═══ Data provided

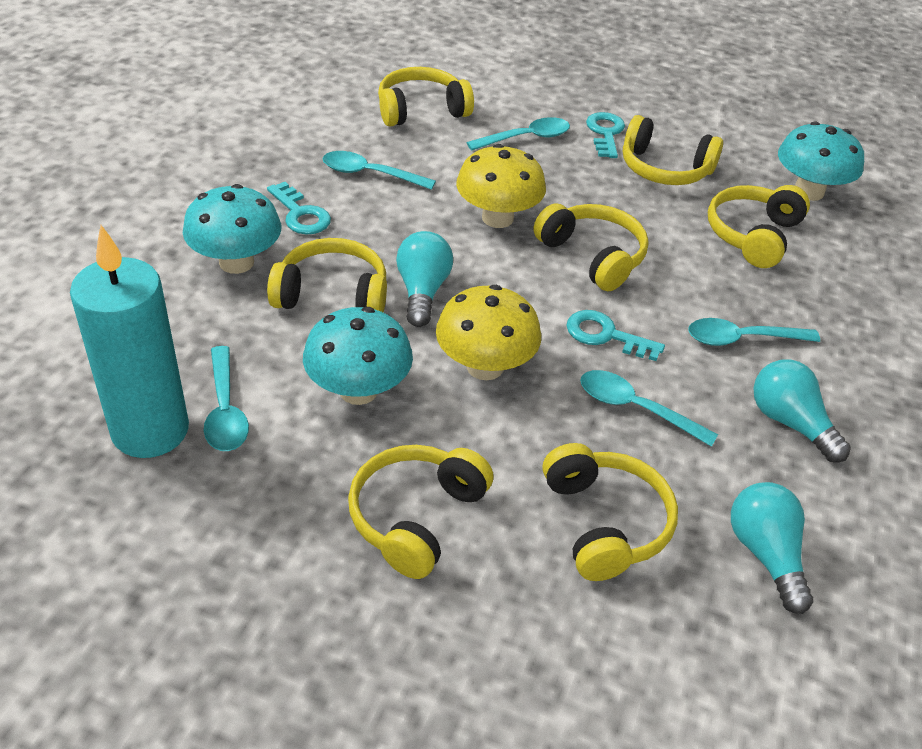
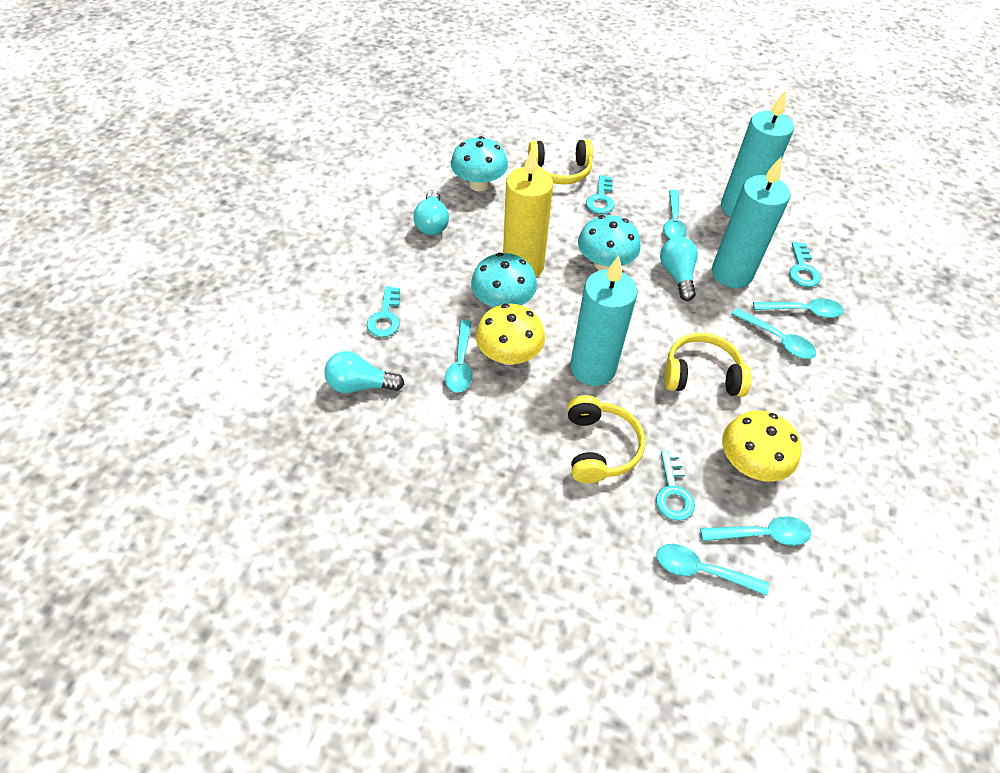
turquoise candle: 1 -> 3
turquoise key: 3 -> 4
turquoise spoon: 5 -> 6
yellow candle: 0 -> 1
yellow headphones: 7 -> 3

══════
═══ Data provided

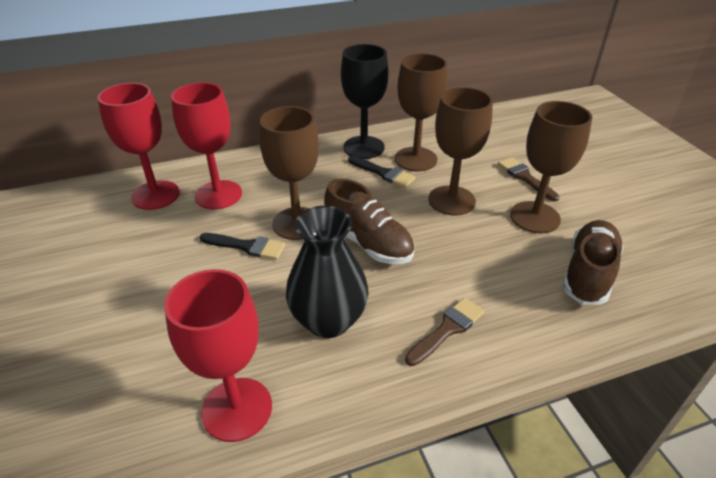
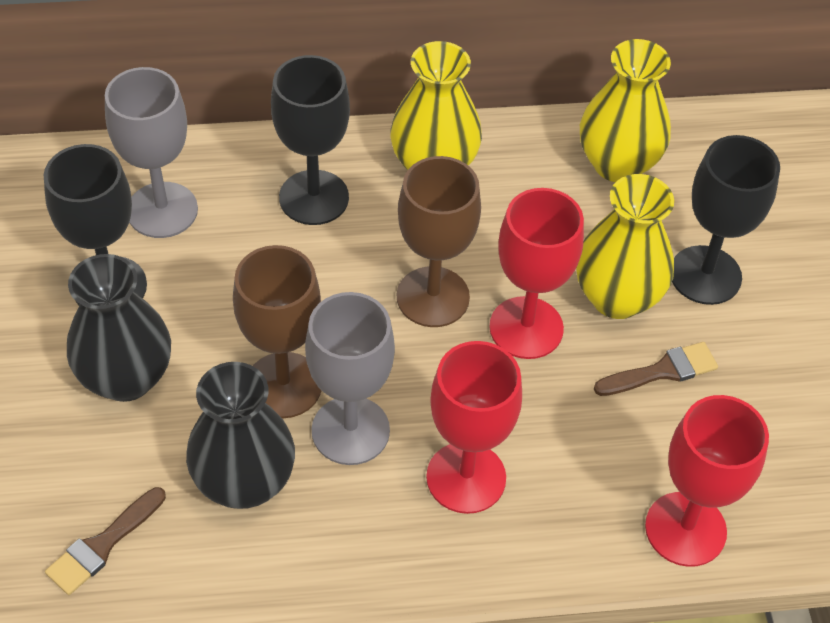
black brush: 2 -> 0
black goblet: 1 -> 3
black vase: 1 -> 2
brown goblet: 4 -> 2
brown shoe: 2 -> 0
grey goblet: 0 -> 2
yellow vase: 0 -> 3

══════

From the entries above, write out only the lines starting at the line that holds "turquoise candle: 1 -> 3" and ending at the line that holds "yellow headphones: 7 -> 3", keeping both and matching them exactly.

> [Response to the exercise]
turquoise candle: 1 -> 3
turquoise key: 3 -> 4
turquoise spoon: 5 -> 6
yellow candle: 0 -> 1
yellow headphones: 7 -> 3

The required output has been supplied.